Dataset items
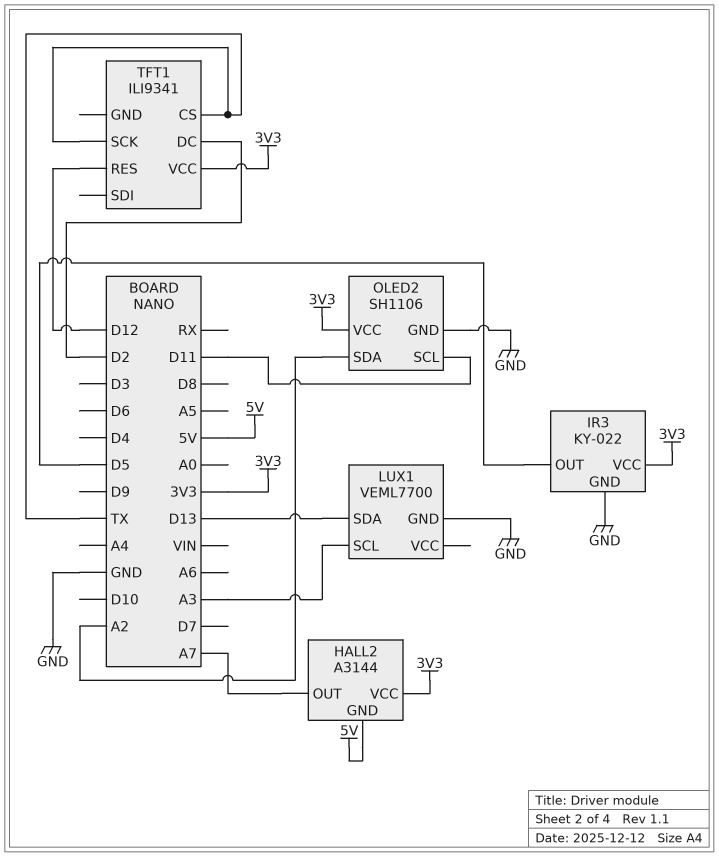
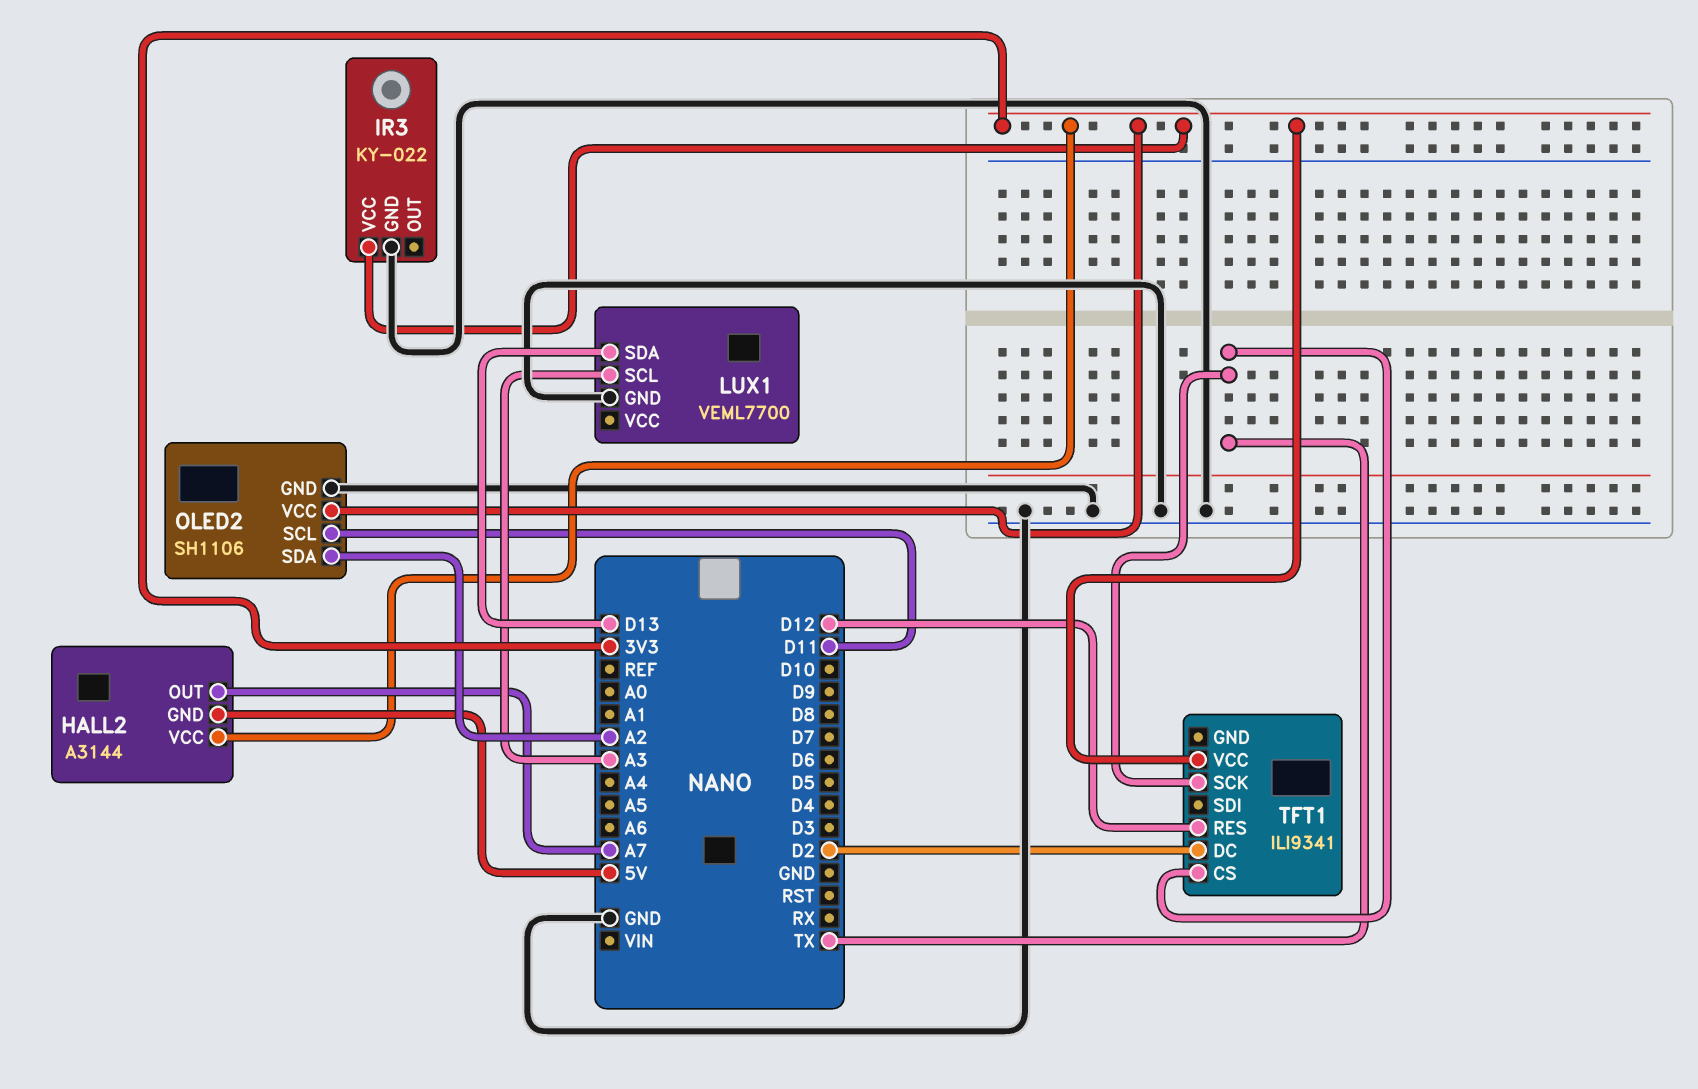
IR3 pin OUT: D5 -> none

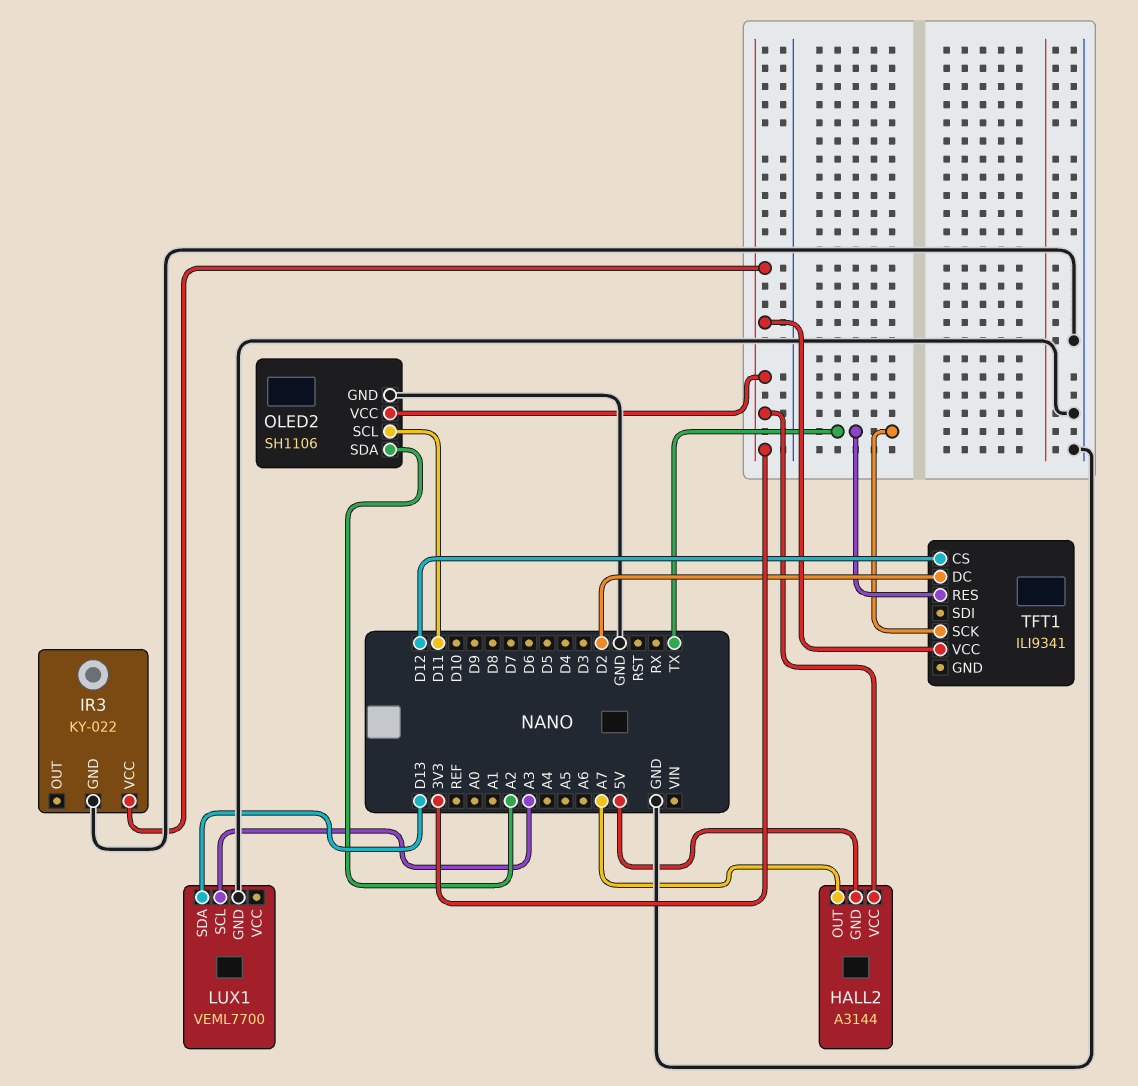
TFT1 pin CS: TX -> D12
TFT1 pin RES: D12 -> TX

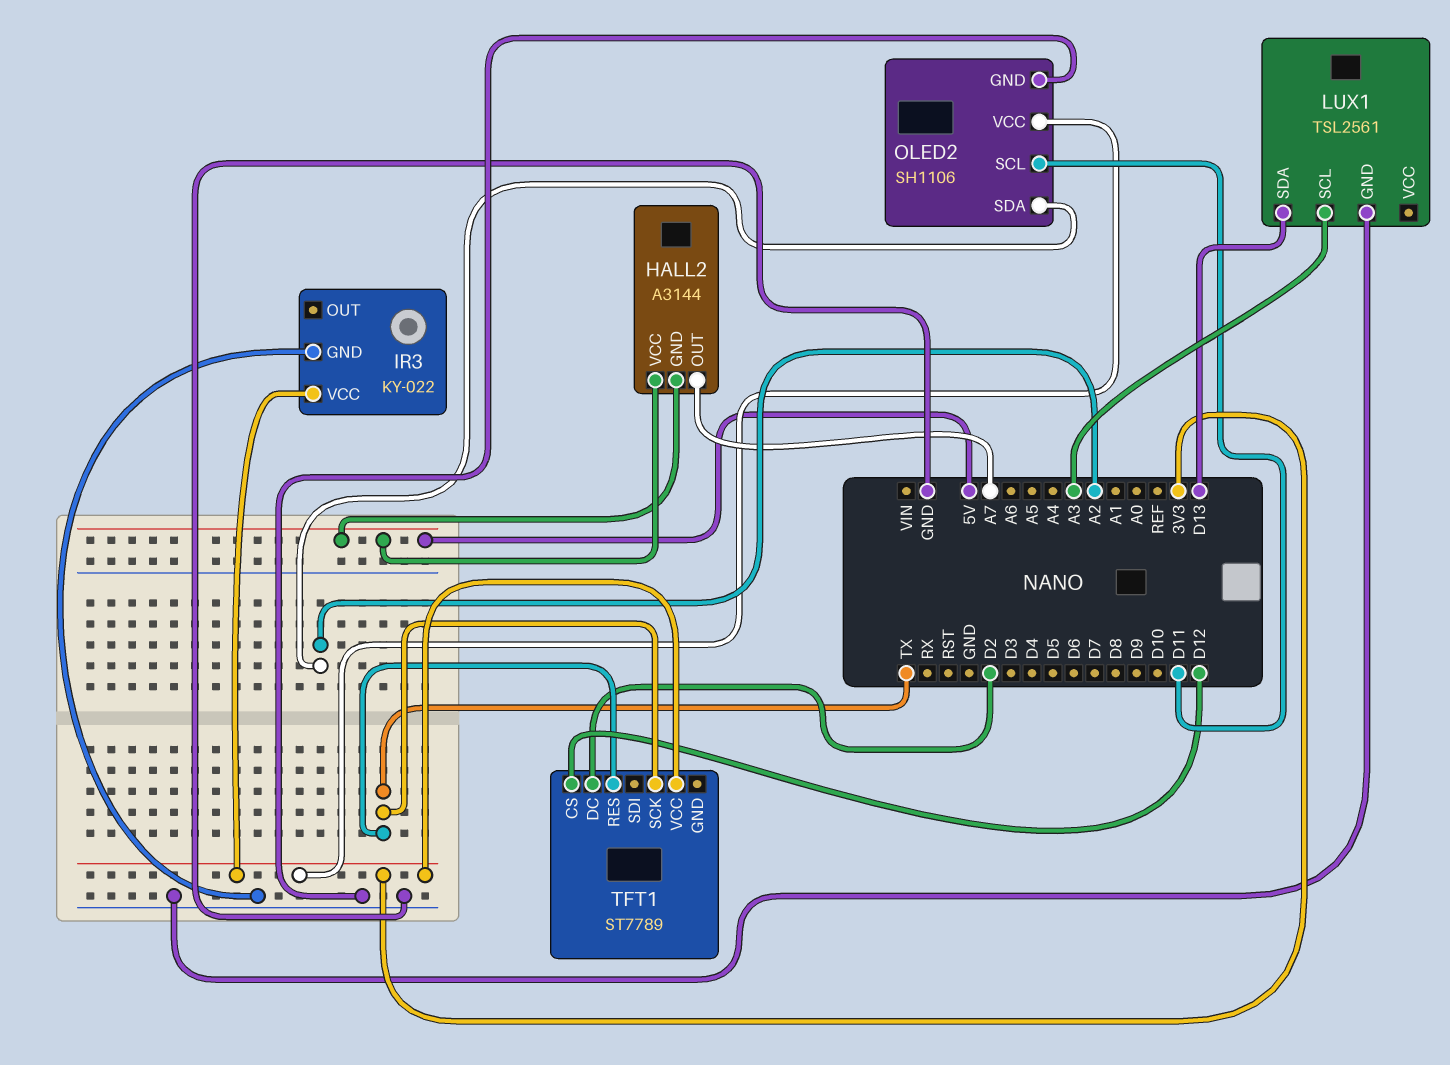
HALL2 pin VCC: 3V3 -> 5V
LUX1: VEML7700 -> TSL2561
TFT1: ILI9341 -> ST7789

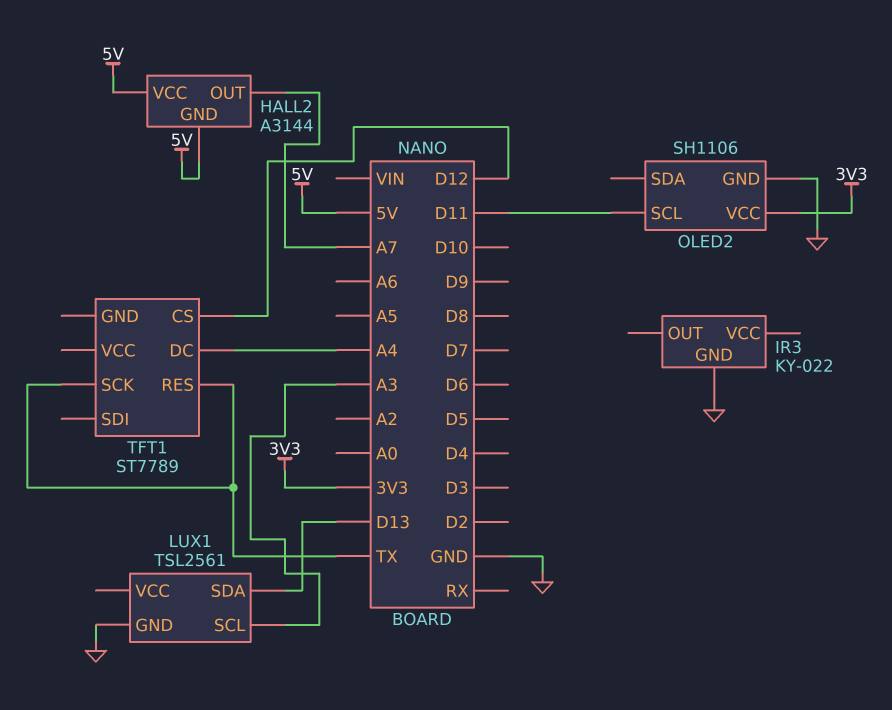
IR3 pin VCC: 3V3 -> none
OLED2 pin SDA: A2 -> none
TFT1 pin DC: D2 -> A4
TFT1 pin VCC: 3V3 -> none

- _Your goal_
Your task is to restate every record word for word. Omit all pictures.

- _Written reply_
IR3 pin OUT: D5 -> none

TFT1 pin CS: TX -> D12
TFT1 pin RES: D12 -> TX

HALL2 pin VCC: 3V3 -> 5V
LUX1: VEML7700 -> TSL2561
TFT1: ILI9341 -> ST7789

IR3 pin VCC: 3V3 -> none
OLED2 pin SDA: A2 -> none
TFT1 pin DC: D2 -> A4
TFT1 pin VCC: 3V3 -> none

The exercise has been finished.